▶ **WHAT IS REQUIRED**: In the records, each line holding "lime" must be reported.

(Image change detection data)

══════

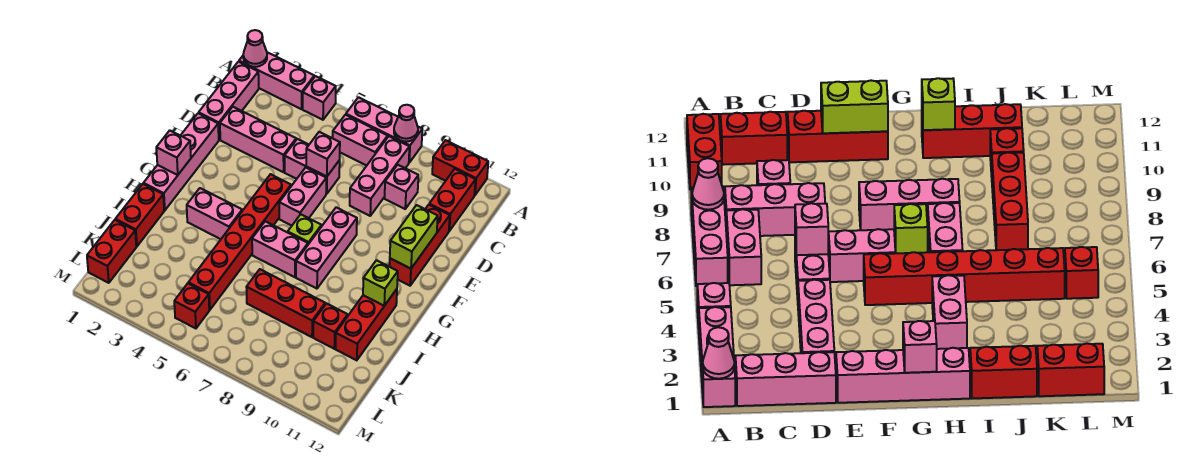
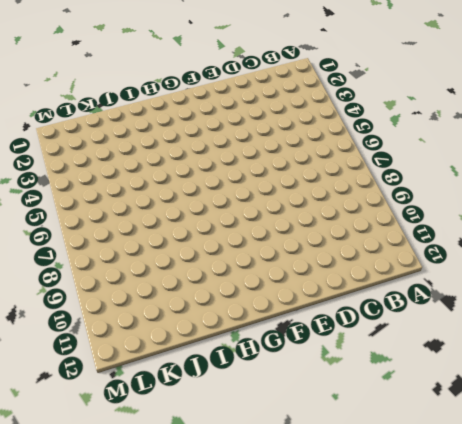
none -> pink brick A1:A3 level 1
none -> pink brick A4 level 1
none -> pink brick A6:A8 level 1
none -> red brick A10:A11 level 1

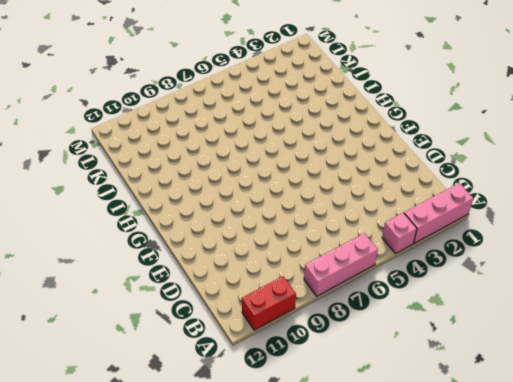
none -> pink brick B1:D1 level 1
none -> pink brick B6:B7 level 1
none -> pink brick B8:D8 level 1
none -> red brick B11:C11 level 1

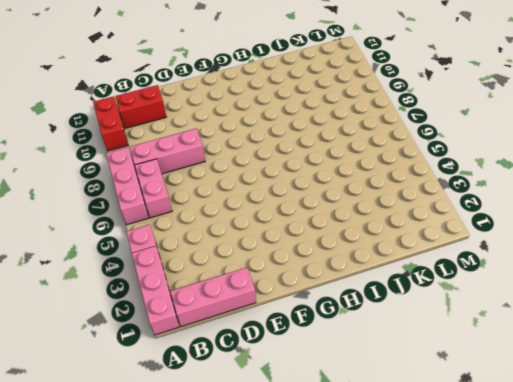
none -> pink brick C9 level 1
none -> pink brick D2:D4 level 1
none -> pink brick D5:D6 level 1
none -> red brick D11:F11 level 1

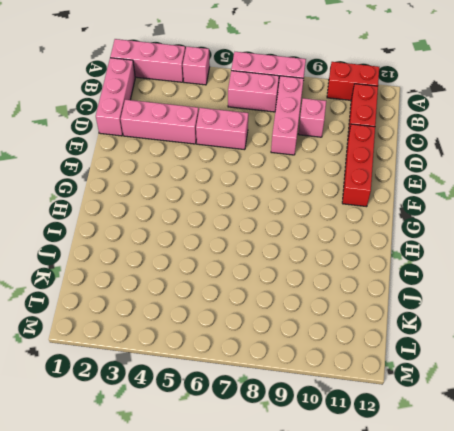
none -> pink brick E1:H1 level 1
none -> pink brick E6:F6 level 1
none -> red brick F5:K5 level 1
none -> pink brick F8:H8 level 1

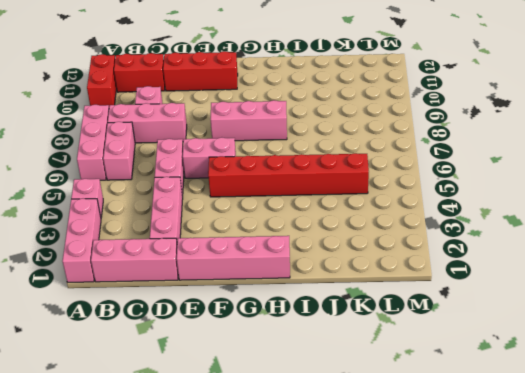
none -> lime brick G7 level 1
none -> pink brick H3:H4 level 1
none -> pink brick H6:H7 level 1
none -> red brick H11:J11 level 1

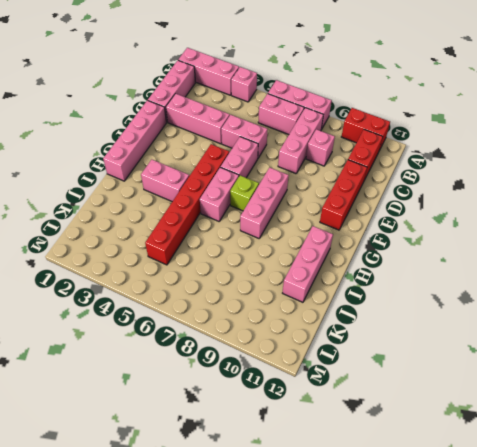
pink brick G6:H6 level 1 -> pink brick H6:H7 level 1
pink brick H11:J11 level 1 -> red brick H11:J11 level 1
none -> red brick I1:J1 level 1
none -> red brick J7:J9 level 1
none -> red brick J10 level 1
none -> red brick K1:L1 level 1

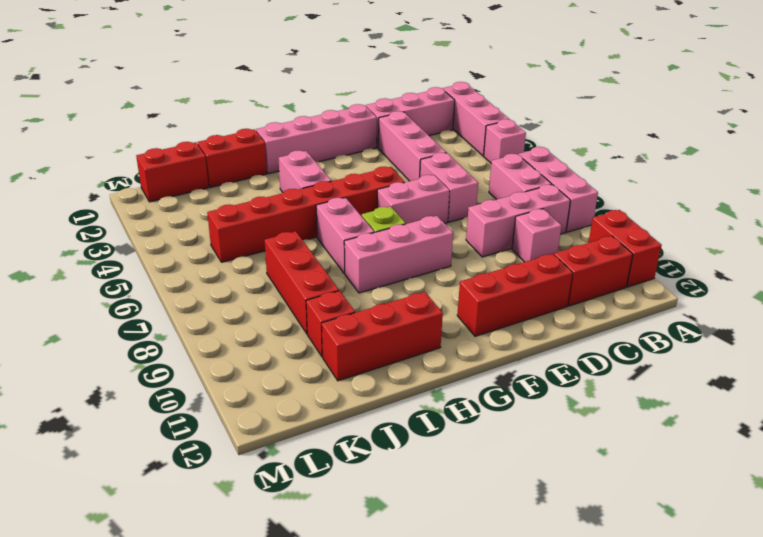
none -> red brick L5 level 1
none -> pink cone A1 level 2
none -> pink cone A8 level 2
none -> pink brick D6 level 2

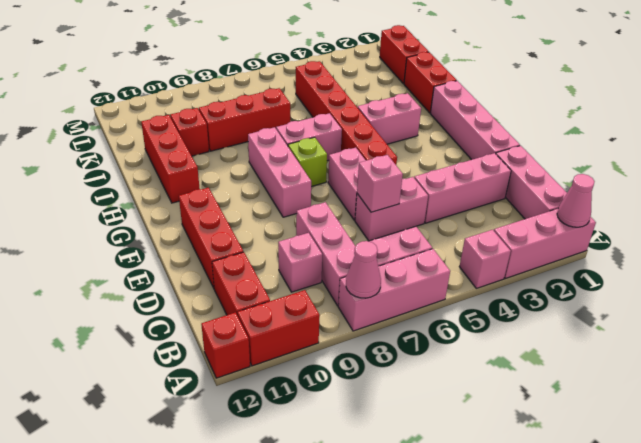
red brick A12 level 1 -> red brick L5 level 1
none -> lime brick E11:F11 level 2
none -> pink brick G1 level 2
none -> lime brick H11 level 2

══════

▶ **SOLUTION FOR THIS EXERCISE**:
none -> lime brick G7 level 1
none -> lime brick E11:F11 level 2
none -> lime brick H11 level 2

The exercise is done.